Supplied material:
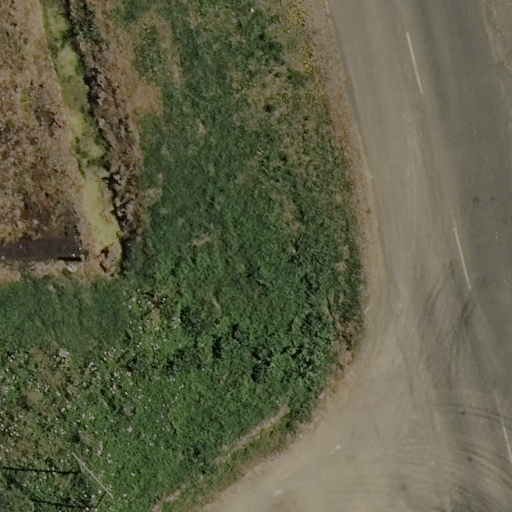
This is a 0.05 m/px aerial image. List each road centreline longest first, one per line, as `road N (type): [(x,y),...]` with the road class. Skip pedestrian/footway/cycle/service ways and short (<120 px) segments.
road 1 (track): [(5,511),(452,211),(511,197)]
road 2 (unclassified): [(399,0),(511,455)]
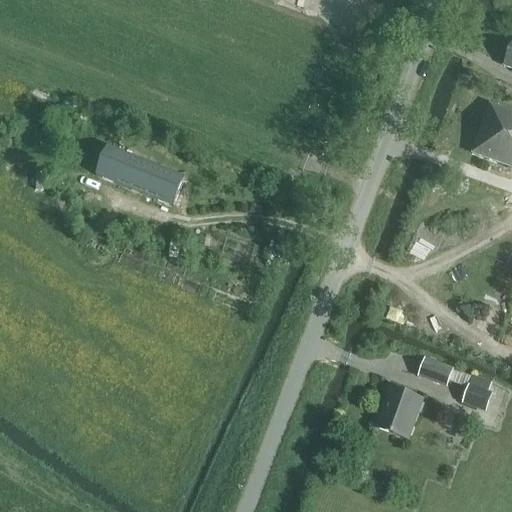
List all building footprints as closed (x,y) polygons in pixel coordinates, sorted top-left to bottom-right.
[(511,112),(494,106),(472,155),(511,169),(511,112)] [(111,149),(100,178),(173,208),(185,179),(111,149)] [(424,360),(417,379),(446,390),(449,382),(453,371),(424,360)] [(453,371),(449,382),(467,389),(471,378),(453,371)] [(461,405),(485,414),(491,396),(487,394),(491,385),(471,378),(467,389),(461,405)] [(388,388),(373,430),(409,443),(424,401),(388,388)] [(398,482),(394,493),(403,496),(407,486),(398,482)]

What you have to do:
Rewrite all the entries above, changing "centreline" to "centerline" and leaving everything else unchanged. Leave the pictures out of your answer.

Result of this exercise:
This is a 0.05 m/px aerial image. List each road centerline longest first, one per line, as `road N (type): [(x,y),...]` with the road class. Skip pedestrian/footway/cycle/service ways and short (<120 px) segments.
road 1 (track): [(5,511),(452,211),(511,197)]
road 2 (unclassified): [(399,0),(511,455)]
List all building footprints as closed (x,y) polygons in pixel coordinates, sorted top-left to bottom-right.
[(511,112),(494,106),(472,155),(511,169),(511,112)] [(111,149),(100,178),(173,208),(185,179),(111,149)] [(424,360),(417,379),(446,390),(449,382),(453,371),(424,360)] [(453,371),(449,382),(467,389),(471,378),(453,371)] [(461,405),(485,414),(491,396),(487,394),(491,385),(471,378),(467,389),(461,405)] [(388,388),(373,430),(409,443),(424,401),(388,388)] [(398,482),(394,493),(403,496),(407,486),(398,482)]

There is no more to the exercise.